BEGIN Exercise input

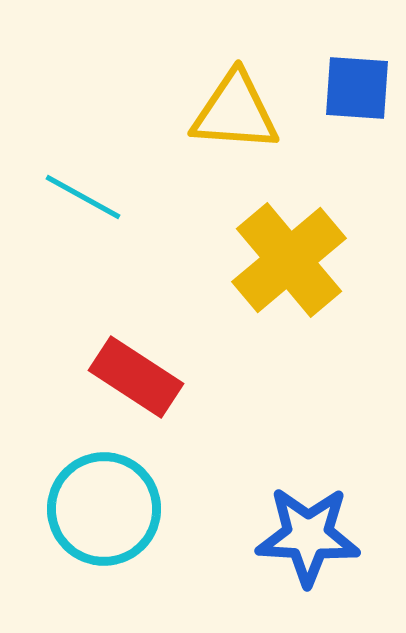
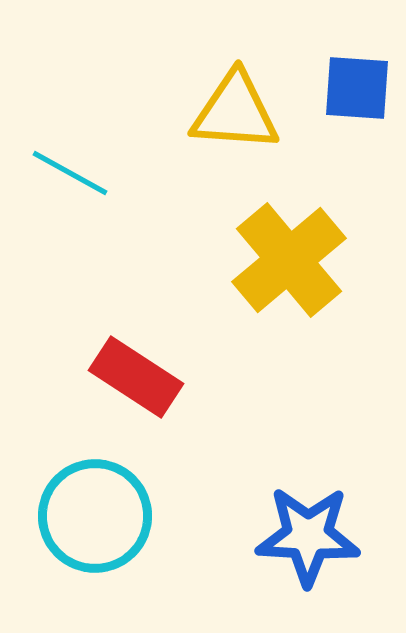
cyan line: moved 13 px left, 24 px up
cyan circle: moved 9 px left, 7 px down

END Exercise input
BEGIN Exercise input

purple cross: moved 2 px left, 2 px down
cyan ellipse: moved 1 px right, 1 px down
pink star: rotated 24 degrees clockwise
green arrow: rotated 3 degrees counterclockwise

END Exercise input
BEGIN Exercise input

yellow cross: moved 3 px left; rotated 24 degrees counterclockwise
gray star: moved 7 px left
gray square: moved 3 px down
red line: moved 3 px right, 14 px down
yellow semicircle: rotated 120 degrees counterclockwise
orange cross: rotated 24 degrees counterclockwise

END Exercise input

| Work item |
Within the listing above, locate the line containing "cyan line: moved 13 px left, 24 px up" and the line containing "cyan circle: moved 9 px left, 7 px down". Reproduce those two lines and all lines between them exactly, with nothing added.

| Output below |
cyan line: moved 13 px left, 24 px up
cyan circle: moved 9 px left, 7 px down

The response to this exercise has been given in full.